Instructions to follow » Report each line of the listing below that contains the string "kern".

:: Records for the task ::

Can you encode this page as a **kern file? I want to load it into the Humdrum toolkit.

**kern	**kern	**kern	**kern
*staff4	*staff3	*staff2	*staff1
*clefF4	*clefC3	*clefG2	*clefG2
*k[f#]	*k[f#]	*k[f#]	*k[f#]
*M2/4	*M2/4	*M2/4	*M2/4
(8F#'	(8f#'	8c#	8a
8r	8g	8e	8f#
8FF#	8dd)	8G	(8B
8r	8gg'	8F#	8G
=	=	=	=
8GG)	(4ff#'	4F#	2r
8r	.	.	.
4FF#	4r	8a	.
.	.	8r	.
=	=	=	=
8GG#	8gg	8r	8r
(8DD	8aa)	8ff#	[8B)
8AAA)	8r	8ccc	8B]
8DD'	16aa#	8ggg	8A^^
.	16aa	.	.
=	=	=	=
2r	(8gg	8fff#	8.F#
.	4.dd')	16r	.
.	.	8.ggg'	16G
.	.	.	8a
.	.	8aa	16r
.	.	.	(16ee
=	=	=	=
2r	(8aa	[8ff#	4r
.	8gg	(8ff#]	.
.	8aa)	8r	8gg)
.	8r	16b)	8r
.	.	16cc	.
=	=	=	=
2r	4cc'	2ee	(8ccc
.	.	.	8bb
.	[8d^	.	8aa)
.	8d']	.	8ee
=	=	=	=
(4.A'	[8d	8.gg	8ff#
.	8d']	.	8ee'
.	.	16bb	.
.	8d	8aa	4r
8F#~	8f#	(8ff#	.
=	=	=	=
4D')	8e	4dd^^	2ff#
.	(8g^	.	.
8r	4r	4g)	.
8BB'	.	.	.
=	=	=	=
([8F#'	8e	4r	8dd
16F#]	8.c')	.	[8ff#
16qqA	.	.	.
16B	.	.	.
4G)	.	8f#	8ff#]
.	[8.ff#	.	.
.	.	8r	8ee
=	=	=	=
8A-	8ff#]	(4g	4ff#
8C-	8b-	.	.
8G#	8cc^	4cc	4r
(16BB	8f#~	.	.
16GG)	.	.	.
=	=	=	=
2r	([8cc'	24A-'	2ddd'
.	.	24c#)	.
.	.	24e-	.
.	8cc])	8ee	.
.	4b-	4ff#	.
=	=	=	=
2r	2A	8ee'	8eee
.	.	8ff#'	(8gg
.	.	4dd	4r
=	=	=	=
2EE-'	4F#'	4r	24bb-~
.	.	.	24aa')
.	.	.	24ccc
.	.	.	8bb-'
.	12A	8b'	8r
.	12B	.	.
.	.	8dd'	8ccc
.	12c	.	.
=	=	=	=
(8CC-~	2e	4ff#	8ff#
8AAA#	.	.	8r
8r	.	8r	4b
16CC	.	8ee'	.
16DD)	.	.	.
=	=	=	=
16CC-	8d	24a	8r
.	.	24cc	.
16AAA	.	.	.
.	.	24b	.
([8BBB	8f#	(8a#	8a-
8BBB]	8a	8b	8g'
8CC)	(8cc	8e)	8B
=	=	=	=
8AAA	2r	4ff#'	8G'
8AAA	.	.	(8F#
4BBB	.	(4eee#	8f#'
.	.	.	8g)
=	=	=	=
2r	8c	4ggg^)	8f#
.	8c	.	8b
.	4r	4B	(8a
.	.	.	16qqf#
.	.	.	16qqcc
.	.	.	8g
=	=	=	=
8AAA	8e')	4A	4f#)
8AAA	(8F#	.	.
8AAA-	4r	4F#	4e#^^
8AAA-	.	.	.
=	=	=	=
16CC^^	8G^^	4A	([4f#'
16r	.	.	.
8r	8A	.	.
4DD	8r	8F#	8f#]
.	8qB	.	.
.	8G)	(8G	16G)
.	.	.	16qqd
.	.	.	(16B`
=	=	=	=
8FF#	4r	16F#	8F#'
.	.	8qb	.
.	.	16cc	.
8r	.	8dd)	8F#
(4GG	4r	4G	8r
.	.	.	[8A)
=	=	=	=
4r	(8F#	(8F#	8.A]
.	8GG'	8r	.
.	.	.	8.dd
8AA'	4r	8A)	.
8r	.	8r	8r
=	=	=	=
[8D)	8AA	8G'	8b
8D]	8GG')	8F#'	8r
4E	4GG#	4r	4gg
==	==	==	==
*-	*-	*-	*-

:::

Result »
Can you encode this page as a **kern file? I want to load it into the Humdrum toolkit.
**kern	**kern	**kern	**kern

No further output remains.